TO DO
Return the run of lines below that opens with the line containing "C203: 15uF (plus" and closes with the line containing "U202 pin V-: VEXT -> AGND", keeping each one exact.

EXERCISE DATA START

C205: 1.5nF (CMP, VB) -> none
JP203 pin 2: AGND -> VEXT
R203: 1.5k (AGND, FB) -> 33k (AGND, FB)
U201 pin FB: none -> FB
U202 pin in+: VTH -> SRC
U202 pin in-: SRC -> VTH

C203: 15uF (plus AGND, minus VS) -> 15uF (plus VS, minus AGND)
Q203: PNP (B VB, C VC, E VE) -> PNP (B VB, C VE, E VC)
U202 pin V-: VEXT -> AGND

EXERCISE DATA END
EXERCISE DATA START

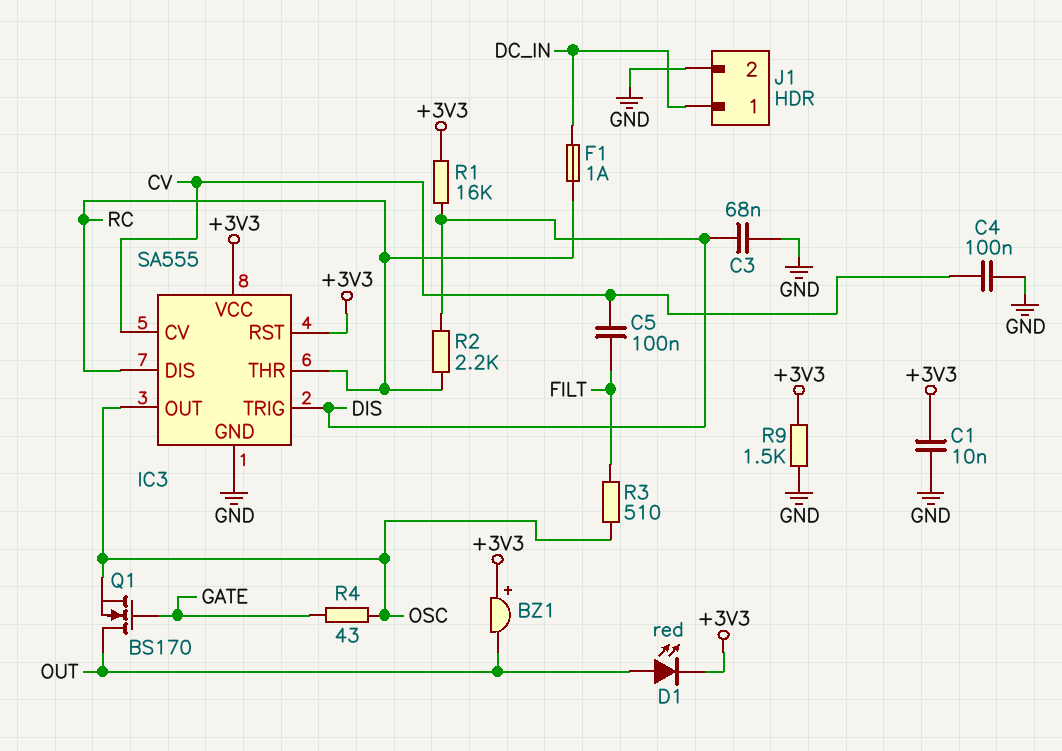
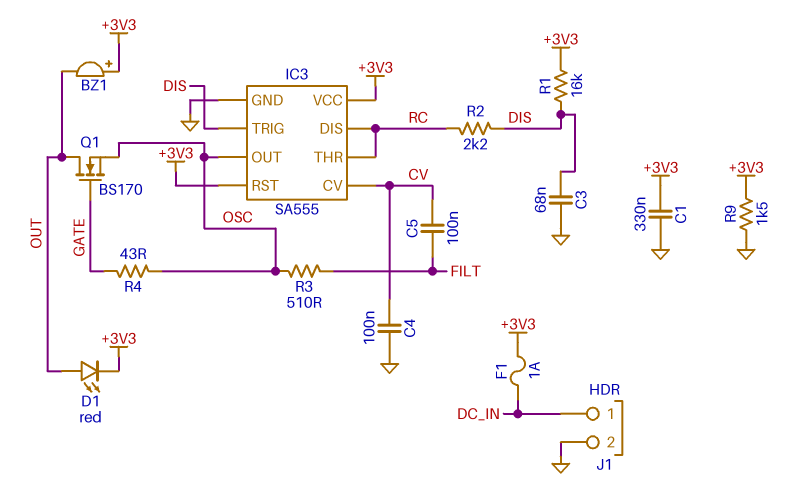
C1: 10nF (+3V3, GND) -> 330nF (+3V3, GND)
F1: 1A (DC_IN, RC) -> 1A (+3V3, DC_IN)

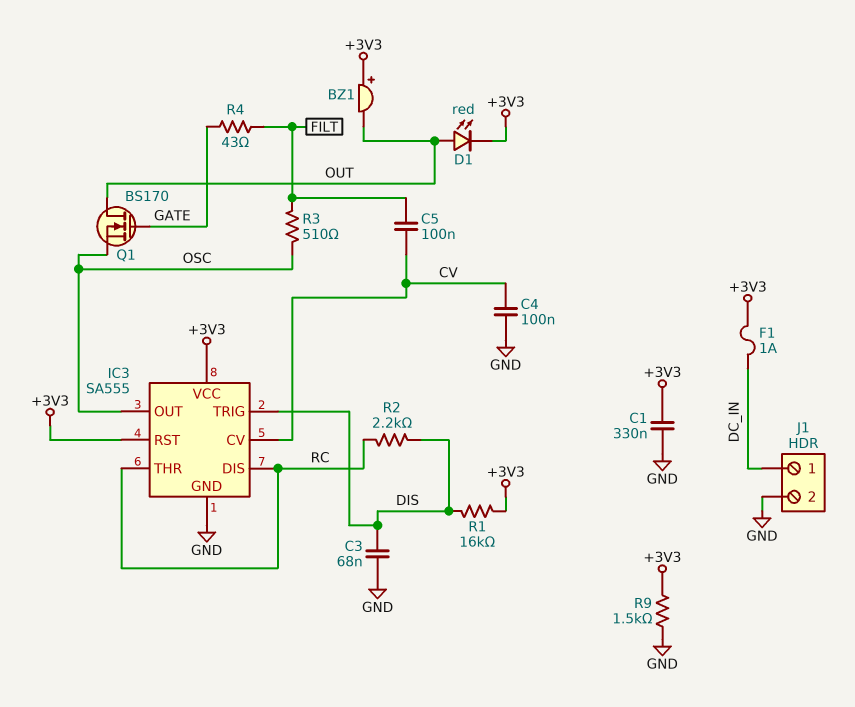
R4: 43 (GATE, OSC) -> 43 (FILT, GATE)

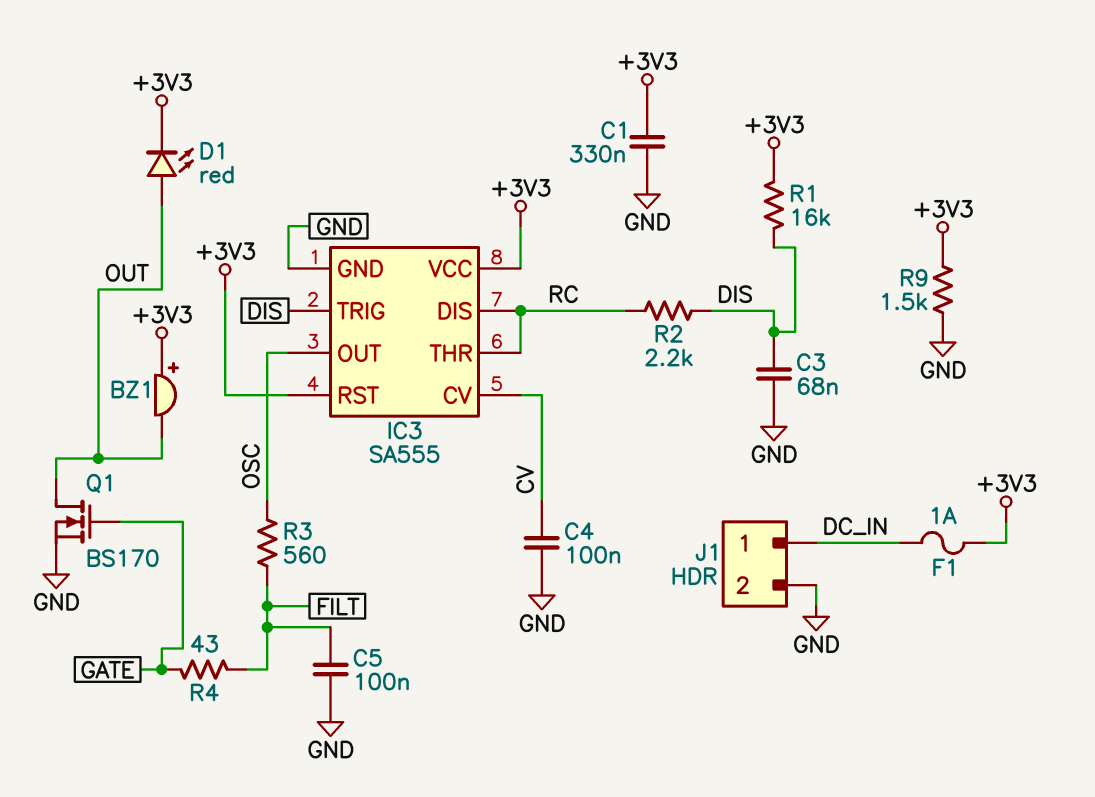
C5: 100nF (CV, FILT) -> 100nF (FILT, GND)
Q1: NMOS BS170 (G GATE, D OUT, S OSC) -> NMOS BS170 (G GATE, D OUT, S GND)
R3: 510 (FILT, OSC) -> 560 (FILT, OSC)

EXERCISE DATA END
EXERCISE DATA START

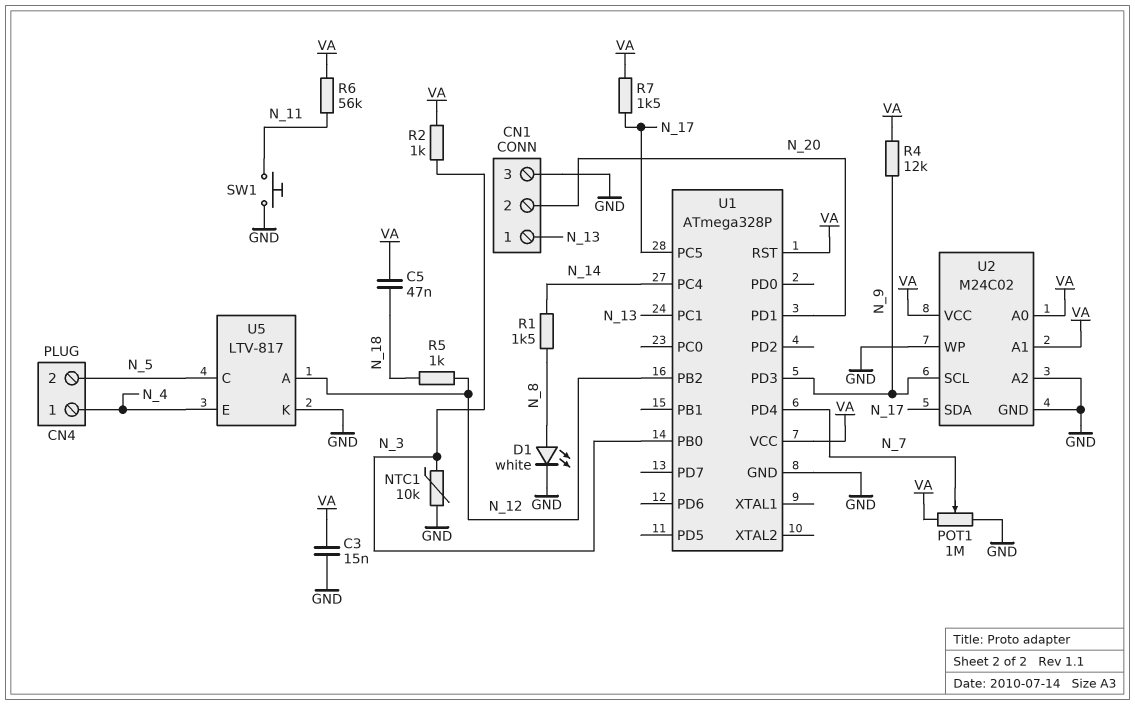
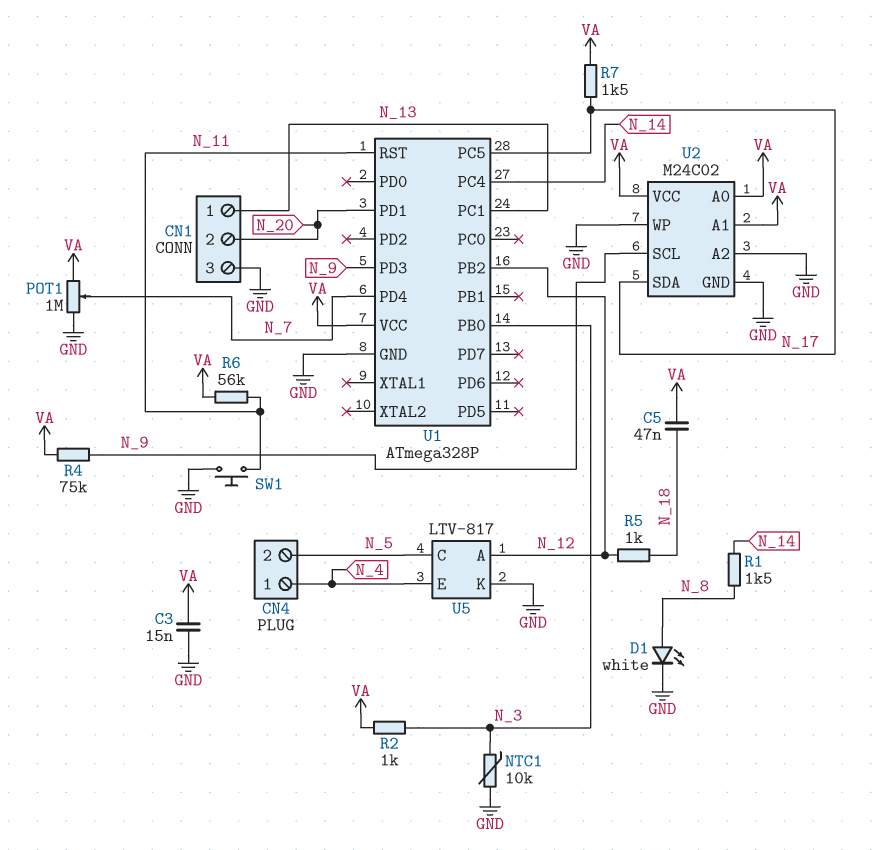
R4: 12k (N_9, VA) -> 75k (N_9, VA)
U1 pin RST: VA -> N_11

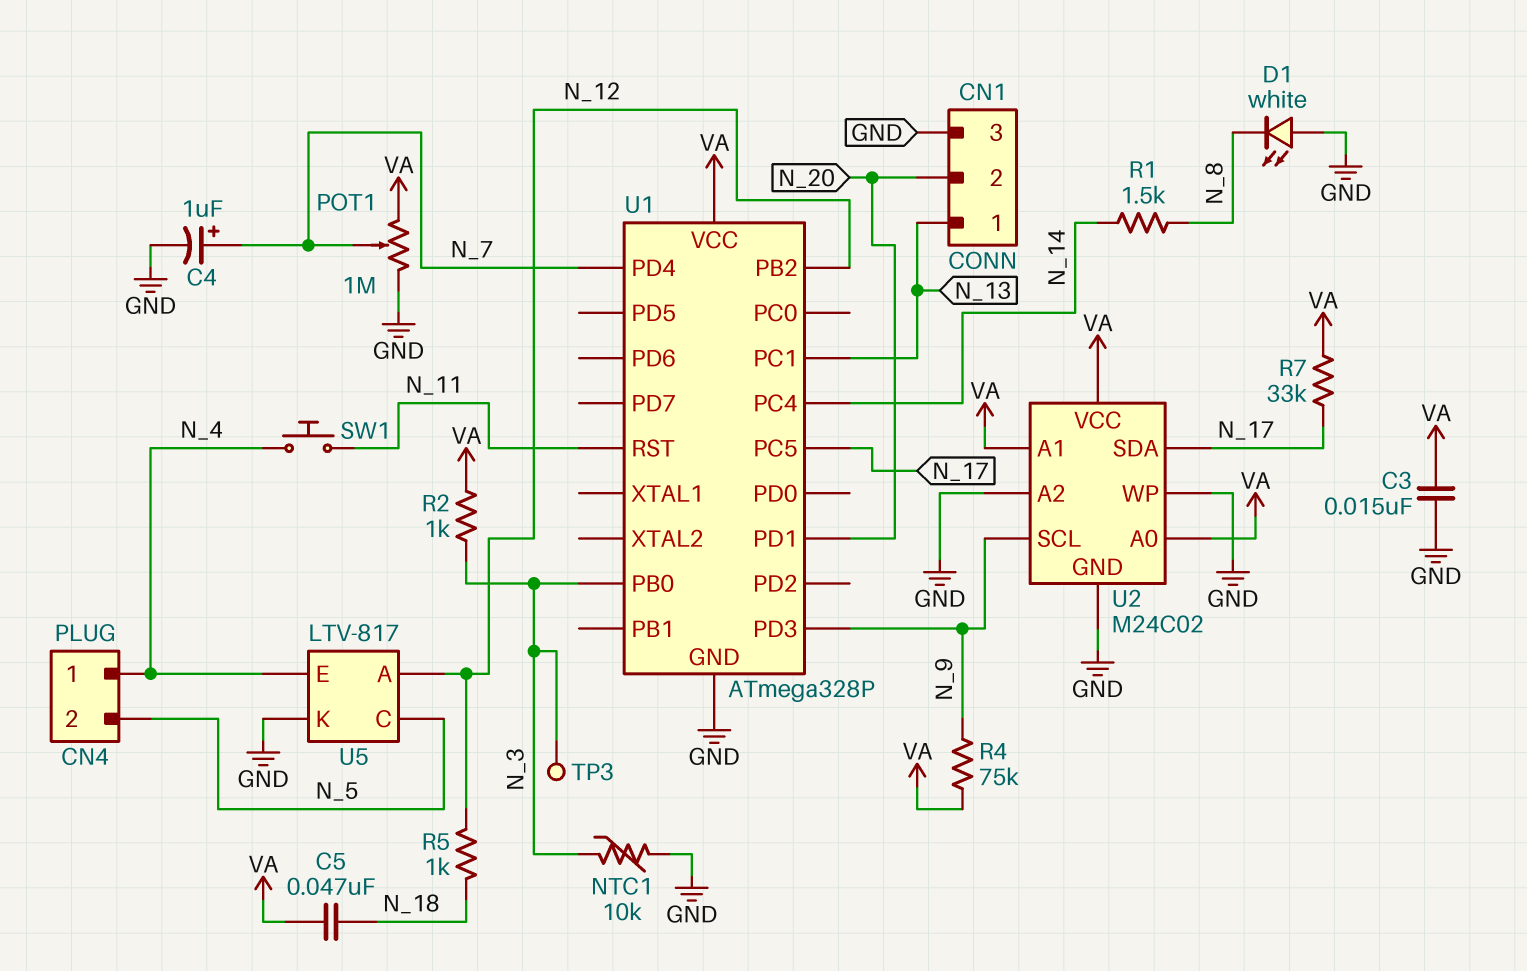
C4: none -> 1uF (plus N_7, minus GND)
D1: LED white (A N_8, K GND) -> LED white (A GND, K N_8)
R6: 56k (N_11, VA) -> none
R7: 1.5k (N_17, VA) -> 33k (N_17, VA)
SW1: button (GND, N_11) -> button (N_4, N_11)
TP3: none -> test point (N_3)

EXERCISE DATA END

RESPONSE TO THE EXERCISE
C203: 15uF (plus AGND, minus VS) -> 15uF (plus VS, minus AGND)
Q203: PNP (B VB, C VC, E VE) -> PNP (B VB, C VE, E VC)
U202 pin V-: VEXT -> AGND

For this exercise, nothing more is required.